(Version comparison data)
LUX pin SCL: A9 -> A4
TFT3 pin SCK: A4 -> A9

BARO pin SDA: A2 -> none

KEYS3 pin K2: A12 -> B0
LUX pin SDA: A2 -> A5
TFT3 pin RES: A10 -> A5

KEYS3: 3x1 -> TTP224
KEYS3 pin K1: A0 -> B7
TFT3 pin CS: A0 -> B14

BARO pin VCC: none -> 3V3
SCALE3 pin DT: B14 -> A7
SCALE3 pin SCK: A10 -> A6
==
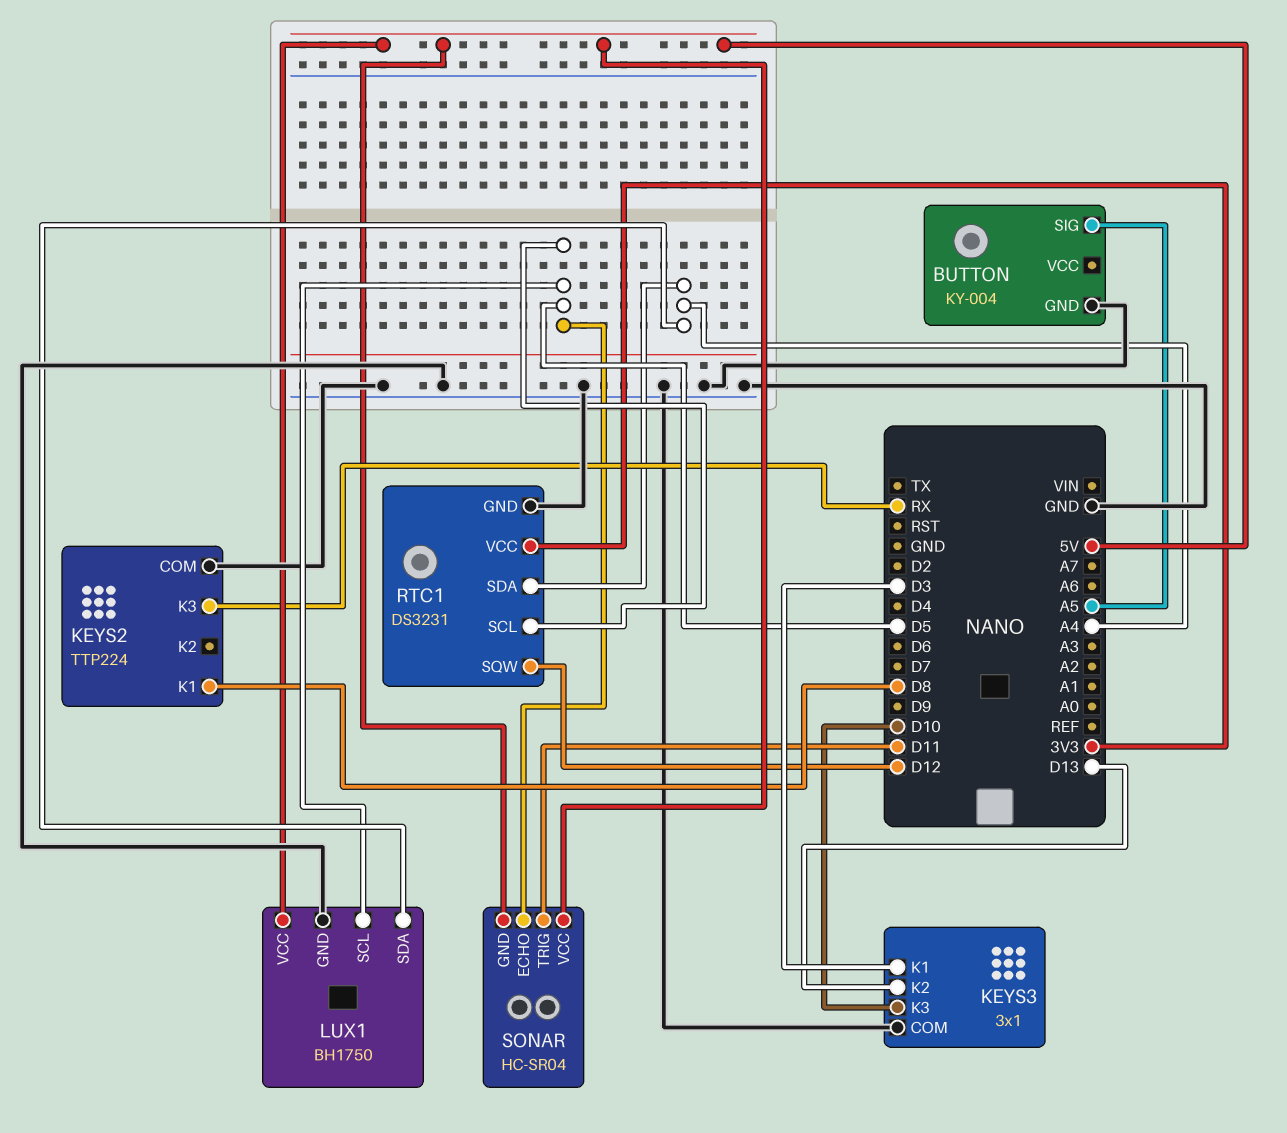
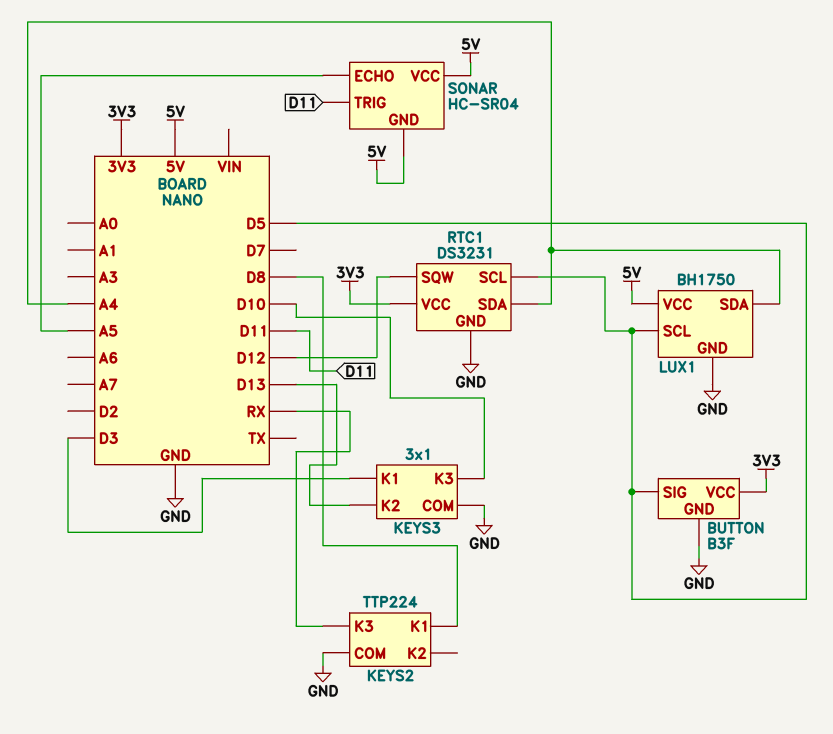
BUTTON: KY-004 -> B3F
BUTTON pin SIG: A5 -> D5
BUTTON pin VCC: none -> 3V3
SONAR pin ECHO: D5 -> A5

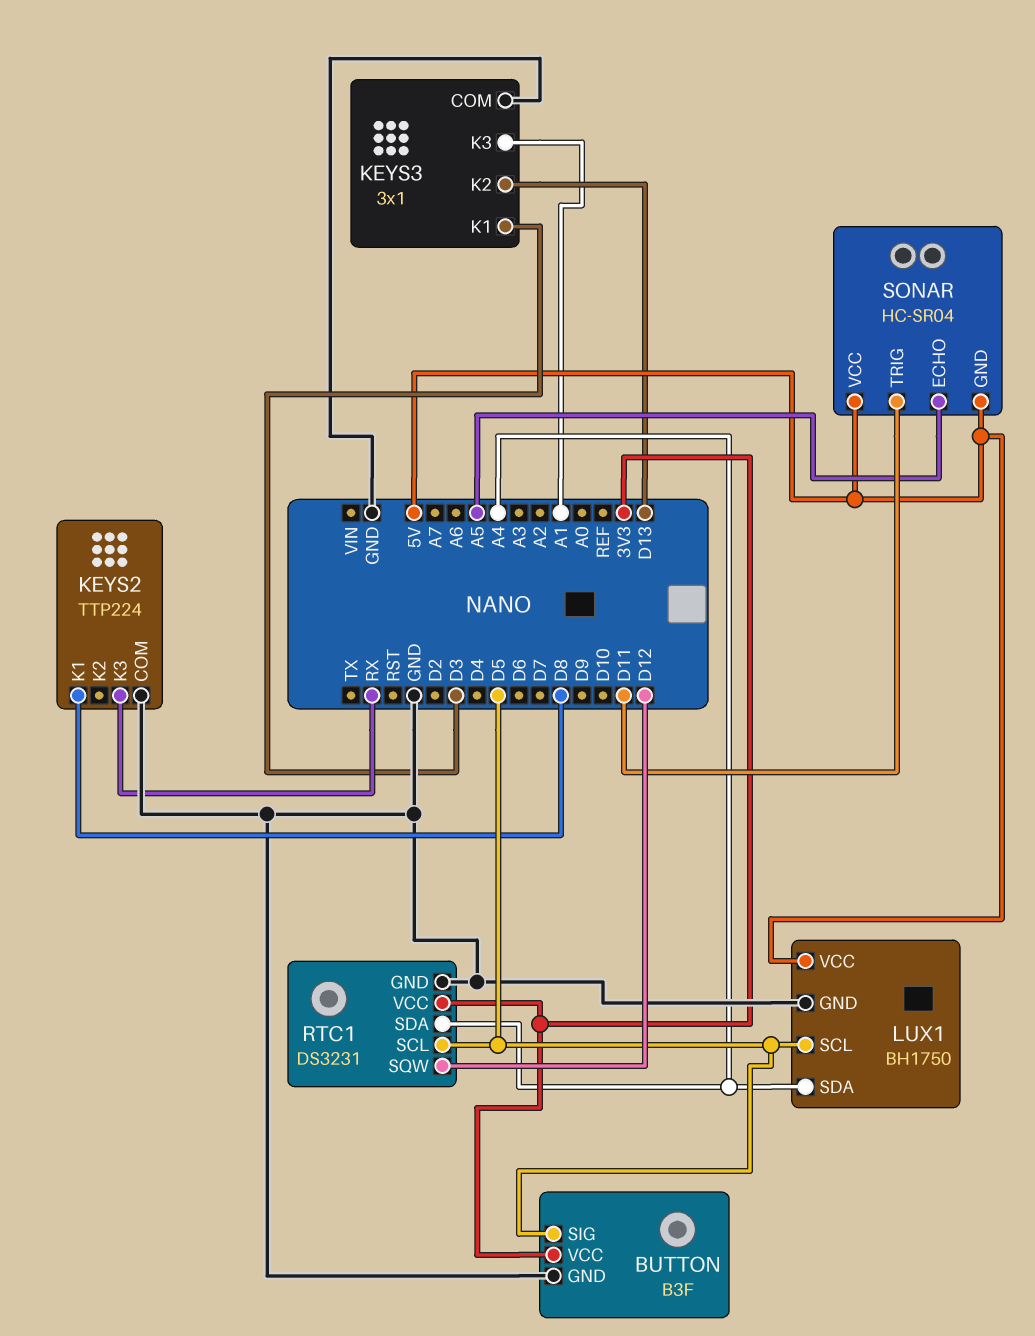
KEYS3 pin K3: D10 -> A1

▸ **The task**:
Starting at the line that has "LUX pin SCL: A9 -> A4" in the records above, restate word for word every line until the one that has "SCALE3 pin SCK: A10 -> A6", and include that one as well.

▸ **Solution for this problem**:
LUX pin SCL: A9 -> A4
TFT3 pin SCK: A4 -> A9

BARO pin SDA: A2 -> none

KEYS3 pin K2: A12 -> B0
LUX pin SDA: A2 -> A5
TFT3 pin RES: A10 -> A5

KEYS3: 3x1 -> TTP224
KEYS3 pin K1: A0 -> B7
TFT3 pin CS: A0 -> B14

BARO pin VCC: none -> 3V3
SCALE3 pin DT: B14 -> A7
SCALE3 pin SCK: A10 -> A6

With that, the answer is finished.